Exercise data:

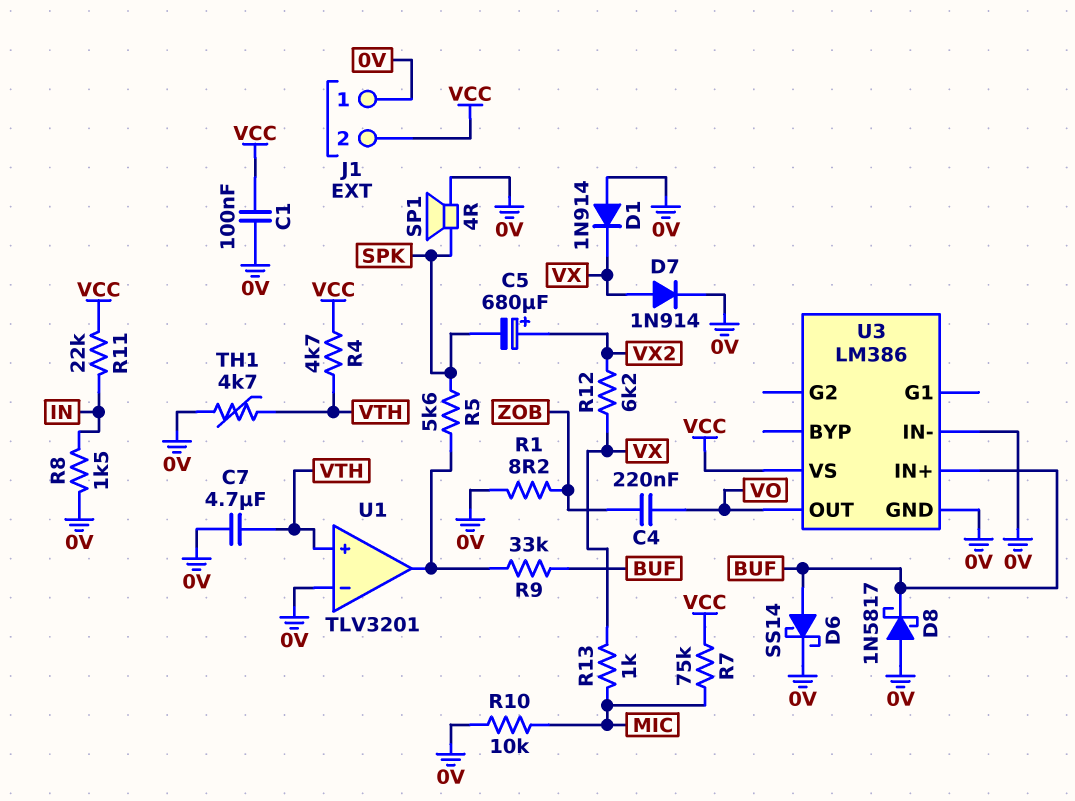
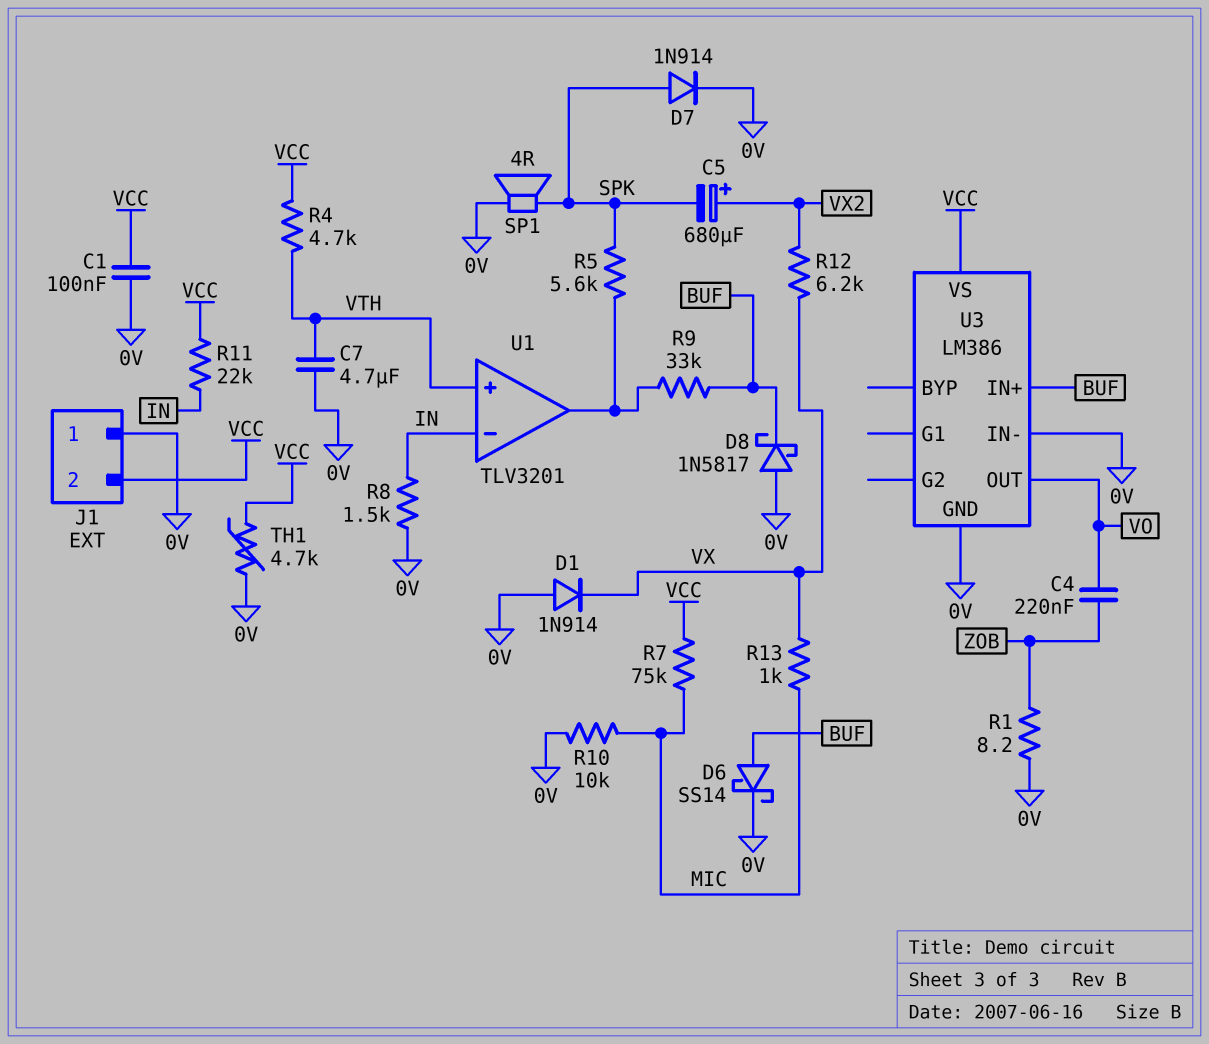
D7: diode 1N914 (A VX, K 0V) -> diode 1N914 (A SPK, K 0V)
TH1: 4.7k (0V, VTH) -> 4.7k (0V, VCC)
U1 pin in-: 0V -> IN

---

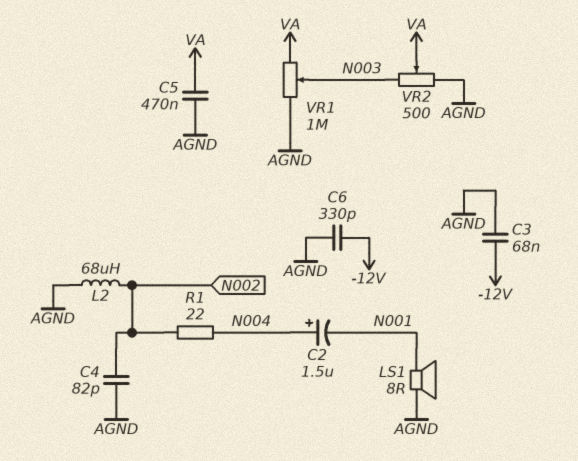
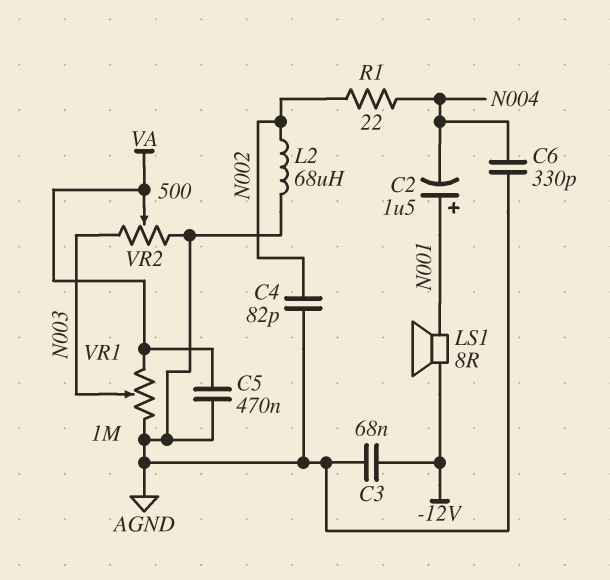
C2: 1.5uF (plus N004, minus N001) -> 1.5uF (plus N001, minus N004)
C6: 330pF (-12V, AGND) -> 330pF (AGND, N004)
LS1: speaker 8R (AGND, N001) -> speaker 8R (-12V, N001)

Task prompt:
In how many lines of the listing does the word "AGND" appear? Give the number and no other words.

Answer to this task:
2